#### DATA TO USE:
● ● ● ● ●
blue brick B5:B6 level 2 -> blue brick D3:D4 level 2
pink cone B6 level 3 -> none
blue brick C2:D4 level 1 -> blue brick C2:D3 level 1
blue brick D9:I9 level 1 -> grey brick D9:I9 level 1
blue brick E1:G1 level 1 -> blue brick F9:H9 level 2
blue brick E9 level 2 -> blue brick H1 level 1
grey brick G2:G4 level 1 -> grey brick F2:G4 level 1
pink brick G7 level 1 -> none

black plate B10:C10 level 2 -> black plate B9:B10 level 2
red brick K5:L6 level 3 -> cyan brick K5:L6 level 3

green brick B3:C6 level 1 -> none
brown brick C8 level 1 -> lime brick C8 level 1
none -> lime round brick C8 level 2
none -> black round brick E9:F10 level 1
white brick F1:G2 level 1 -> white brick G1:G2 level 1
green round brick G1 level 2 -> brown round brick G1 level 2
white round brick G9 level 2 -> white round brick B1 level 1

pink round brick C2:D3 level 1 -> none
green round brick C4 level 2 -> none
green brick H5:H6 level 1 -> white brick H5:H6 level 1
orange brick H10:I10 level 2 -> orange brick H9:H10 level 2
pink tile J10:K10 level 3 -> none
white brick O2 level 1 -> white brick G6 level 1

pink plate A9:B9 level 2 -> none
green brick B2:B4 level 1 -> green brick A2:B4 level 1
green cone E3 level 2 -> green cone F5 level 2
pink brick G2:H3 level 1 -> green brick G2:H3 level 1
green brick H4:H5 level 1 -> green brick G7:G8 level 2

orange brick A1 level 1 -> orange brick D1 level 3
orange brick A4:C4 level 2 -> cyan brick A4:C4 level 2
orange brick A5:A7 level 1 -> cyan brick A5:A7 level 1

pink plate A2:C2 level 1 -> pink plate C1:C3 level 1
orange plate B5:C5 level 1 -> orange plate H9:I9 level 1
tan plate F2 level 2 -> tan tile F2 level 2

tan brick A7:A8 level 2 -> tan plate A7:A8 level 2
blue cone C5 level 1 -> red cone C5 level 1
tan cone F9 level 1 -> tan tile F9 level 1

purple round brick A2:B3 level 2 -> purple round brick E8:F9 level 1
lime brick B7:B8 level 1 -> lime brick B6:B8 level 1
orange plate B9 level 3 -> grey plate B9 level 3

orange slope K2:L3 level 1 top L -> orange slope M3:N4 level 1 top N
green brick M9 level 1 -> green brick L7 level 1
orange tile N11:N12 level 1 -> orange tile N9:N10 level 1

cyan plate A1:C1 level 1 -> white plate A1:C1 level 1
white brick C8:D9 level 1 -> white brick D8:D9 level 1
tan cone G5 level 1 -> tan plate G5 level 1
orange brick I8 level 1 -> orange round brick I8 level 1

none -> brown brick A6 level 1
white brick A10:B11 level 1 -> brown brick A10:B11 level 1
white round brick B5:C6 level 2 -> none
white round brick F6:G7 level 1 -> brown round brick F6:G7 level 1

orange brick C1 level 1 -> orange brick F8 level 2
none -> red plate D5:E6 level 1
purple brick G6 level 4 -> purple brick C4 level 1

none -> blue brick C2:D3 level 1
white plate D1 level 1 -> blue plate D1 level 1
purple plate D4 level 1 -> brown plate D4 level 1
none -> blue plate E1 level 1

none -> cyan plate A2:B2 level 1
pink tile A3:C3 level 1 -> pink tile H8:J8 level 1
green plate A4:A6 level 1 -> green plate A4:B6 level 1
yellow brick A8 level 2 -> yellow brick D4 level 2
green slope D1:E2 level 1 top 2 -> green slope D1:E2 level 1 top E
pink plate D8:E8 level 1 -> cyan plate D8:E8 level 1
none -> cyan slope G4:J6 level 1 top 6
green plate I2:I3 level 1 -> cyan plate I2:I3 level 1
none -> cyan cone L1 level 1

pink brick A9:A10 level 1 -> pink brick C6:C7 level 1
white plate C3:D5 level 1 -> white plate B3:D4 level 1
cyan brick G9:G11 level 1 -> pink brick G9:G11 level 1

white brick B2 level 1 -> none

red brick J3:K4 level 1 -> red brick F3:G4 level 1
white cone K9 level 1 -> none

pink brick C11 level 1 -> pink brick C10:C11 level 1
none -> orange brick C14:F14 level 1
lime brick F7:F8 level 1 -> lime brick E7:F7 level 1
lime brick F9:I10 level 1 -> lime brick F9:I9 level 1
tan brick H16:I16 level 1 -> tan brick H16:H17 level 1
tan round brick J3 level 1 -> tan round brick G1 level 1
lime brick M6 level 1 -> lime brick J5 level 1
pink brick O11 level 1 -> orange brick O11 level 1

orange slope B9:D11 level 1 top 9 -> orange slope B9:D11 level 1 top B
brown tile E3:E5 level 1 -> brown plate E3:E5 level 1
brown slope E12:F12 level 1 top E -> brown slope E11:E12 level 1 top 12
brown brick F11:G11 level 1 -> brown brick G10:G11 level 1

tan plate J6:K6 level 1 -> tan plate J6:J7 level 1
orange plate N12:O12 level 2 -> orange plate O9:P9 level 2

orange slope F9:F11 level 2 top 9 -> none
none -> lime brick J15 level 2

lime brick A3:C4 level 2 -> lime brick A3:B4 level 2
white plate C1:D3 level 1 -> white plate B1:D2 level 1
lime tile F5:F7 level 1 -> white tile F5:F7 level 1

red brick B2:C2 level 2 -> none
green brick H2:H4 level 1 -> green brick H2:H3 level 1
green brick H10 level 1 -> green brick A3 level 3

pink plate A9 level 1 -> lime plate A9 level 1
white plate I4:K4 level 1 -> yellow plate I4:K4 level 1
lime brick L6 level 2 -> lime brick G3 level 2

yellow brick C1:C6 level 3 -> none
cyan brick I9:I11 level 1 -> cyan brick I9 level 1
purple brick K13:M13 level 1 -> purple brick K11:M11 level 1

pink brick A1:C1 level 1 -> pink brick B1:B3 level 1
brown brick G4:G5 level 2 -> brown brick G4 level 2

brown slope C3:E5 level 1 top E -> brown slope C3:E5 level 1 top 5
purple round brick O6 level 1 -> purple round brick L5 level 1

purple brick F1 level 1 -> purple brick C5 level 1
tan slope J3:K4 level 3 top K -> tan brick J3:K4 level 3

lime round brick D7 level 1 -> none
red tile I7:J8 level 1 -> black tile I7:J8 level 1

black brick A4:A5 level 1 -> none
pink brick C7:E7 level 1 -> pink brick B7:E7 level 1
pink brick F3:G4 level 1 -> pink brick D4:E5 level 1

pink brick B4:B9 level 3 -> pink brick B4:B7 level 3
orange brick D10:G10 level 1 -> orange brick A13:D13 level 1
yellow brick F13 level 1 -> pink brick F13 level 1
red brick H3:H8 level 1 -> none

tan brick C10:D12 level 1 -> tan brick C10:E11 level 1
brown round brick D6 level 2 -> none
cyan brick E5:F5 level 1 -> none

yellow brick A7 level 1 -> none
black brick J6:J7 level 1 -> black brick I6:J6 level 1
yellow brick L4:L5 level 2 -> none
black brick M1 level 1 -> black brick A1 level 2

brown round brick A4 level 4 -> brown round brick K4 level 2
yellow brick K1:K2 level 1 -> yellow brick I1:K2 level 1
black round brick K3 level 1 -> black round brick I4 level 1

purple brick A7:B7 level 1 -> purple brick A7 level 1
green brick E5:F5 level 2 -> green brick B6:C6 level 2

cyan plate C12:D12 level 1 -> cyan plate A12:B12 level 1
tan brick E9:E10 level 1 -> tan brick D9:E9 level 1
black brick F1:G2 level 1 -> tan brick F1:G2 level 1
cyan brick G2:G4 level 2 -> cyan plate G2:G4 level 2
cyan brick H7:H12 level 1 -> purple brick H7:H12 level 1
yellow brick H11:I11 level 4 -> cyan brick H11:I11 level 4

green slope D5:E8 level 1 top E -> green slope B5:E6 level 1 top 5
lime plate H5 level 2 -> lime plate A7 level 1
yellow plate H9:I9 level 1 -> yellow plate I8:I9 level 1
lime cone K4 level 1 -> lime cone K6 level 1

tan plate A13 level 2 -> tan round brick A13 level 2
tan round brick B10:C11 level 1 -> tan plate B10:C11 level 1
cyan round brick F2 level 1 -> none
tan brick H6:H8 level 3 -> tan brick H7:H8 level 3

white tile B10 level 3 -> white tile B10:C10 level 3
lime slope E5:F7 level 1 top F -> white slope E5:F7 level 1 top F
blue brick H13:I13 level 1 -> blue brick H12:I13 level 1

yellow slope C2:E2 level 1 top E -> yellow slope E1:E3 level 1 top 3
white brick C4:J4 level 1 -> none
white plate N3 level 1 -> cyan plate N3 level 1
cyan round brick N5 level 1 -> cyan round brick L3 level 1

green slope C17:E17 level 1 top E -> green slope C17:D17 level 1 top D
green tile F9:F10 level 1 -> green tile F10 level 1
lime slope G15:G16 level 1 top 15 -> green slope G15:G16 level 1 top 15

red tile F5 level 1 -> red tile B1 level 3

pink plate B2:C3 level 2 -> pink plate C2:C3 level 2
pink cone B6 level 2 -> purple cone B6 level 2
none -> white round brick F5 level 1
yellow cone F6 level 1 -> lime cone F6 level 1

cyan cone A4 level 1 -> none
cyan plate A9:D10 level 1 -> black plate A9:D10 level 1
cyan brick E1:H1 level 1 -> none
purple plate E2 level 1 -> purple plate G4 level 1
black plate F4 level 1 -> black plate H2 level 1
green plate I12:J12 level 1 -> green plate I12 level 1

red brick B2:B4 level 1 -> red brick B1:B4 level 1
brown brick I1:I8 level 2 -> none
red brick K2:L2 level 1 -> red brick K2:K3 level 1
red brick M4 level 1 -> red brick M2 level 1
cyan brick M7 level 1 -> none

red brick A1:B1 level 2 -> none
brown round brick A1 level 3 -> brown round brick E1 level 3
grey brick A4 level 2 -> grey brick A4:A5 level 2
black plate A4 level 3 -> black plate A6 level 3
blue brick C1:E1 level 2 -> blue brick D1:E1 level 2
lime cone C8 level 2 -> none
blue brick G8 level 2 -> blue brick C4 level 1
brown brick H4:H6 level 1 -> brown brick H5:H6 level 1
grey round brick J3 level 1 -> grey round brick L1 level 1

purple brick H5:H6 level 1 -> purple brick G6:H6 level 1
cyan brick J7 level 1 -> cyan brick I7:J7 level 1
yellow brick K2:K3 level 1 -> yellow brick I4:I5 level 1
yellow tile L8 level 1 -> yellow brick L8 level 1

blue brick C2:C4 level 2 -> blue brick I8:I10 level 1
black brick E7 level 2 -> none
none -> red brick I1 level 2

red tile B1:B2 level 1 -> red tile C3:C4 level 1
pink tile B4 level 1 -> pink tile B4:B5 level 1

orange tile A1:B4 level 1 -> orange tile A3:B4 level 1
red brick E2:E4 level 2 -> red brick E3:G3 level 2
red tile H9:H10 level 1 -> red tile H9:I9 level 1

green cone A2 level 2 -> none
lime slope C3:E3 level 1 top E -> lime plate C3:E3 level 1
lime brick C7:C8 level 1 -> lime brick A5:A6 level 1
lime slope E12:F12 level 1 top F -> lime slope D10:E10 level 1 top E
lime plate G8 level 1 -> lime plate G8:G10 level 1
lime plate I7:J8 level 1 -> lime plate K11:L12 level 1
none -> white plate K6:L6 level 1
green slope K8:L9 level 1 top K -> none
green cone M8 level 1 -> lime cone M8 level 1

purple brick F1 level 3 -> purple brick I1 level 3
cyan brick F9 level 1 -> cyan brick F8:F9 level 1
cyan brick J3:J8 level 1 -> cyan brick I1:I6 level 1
● ● ● ● ●
Using the data above, return each line that includes the word "black".

#### WRITTEN ANSWER:
black plate B10:C10 level 2 -> black plate B9:B10 level 2
none -> black round brick E9:F10 level 1
red tile I7:J8 level 1 -> black tile I7:J8 level 1
black brick A4:A5 level 1 -> none
black brick J6:J7 level 1 -> black brick I6:J6 level 1
black brick M1 level 1 -> black brick A1 level 2
black round brick K3 level 1 -> black round brick I4 level 1
black brick F1:G2 level 1 -> tan brick F1:G2 level 1
cyan plate A9:D10 level 1 -> black plate A9:D10 level 1
black plate F4 level 1 -> black plate H2 level 1
black plate A4 level 3 -> black plate A6 level 3
black brick E7 level 2 -> none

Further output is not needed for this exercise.